Source material:
++++++++++

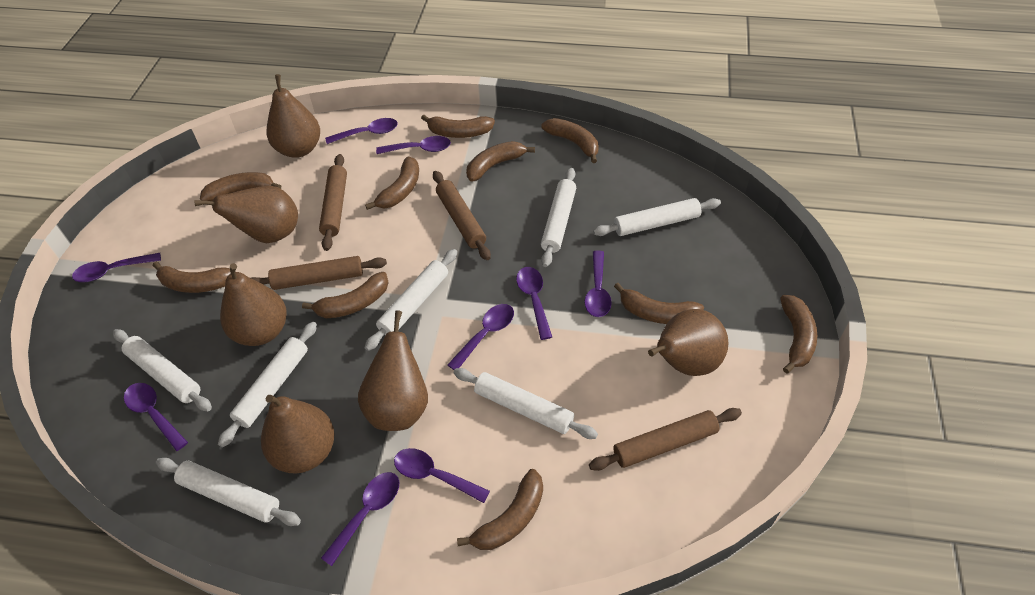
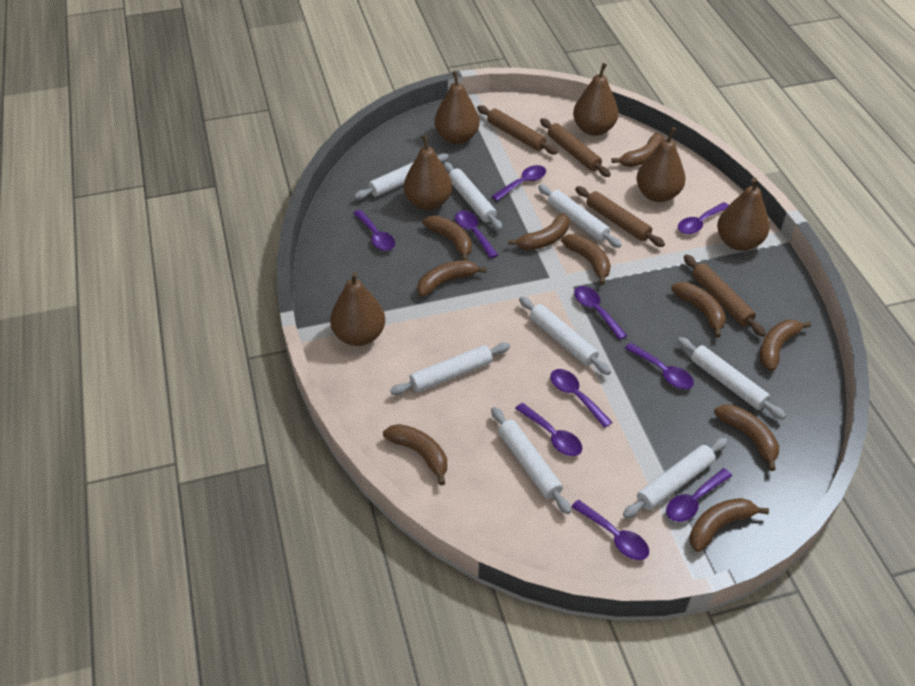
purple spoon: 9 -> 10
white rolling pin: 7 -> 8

++++++++++

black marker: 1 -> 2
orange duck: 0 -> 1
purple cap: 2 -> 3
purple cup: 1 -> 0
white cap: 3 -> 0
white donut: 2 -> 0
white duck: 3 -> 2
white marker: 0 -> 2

++++++++++

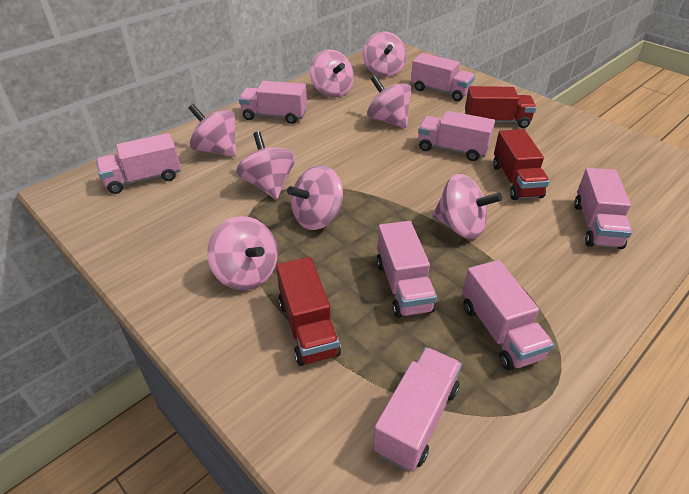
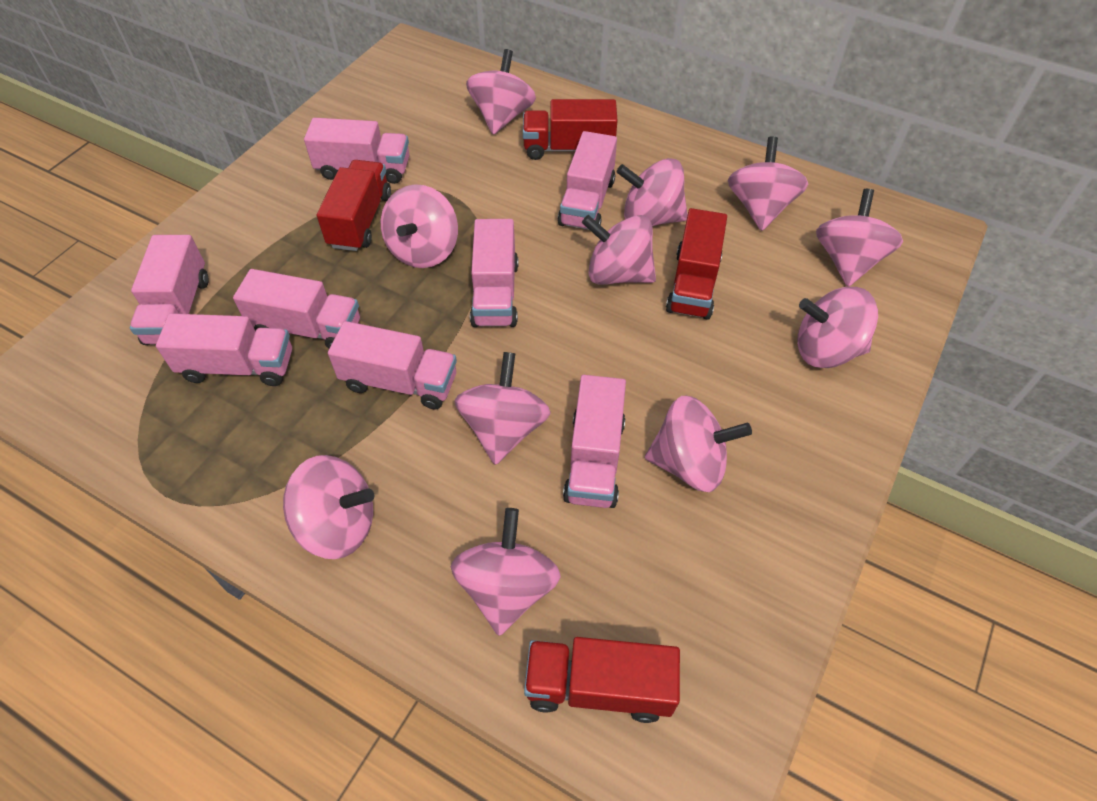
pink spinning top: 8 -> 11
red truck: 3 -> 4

++++++++++

Exercise directions: Work out how many lines of the preceding data contain the word "purple". Reply with that number only.

Your response: 3